WHAT TO DO:
Print the entire listing. Each line must match the original exactly.
────────────────────────────────────────
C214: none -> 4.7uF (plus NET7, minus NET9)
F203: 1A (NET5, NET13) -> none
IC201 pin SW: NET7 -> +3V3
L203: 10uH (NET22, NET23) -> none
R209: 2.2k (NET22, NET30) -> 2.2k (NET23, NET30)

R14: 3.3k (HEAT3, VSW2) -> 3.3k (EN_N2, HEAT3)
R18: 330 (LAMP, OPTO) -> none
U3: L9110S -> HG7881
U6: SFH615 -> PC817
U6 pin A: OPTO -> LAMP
────────────────────────────────────────
RESPONSE:
C214: none -> 4.7uF (plus NET7, minus NET9)
F203: 1A (NET5, NET13) -> none
IC201 pin SW: NET7 -> +3V3
L203: 10uH (NET22, NET23) -> none
R209: 2.2k (NET22, NET30) -> 2.2k (NET23, NET30)

R14: 3.3k (HEAT3, VSW2) -> 3.3k (EN_N2, HEAT3)
R18: 330 (LAMP, OPTO) -> none
U3: L9110S -> HG7881
U6: SFH615 -> PC817
U6 pin A: OPTO -> LAMP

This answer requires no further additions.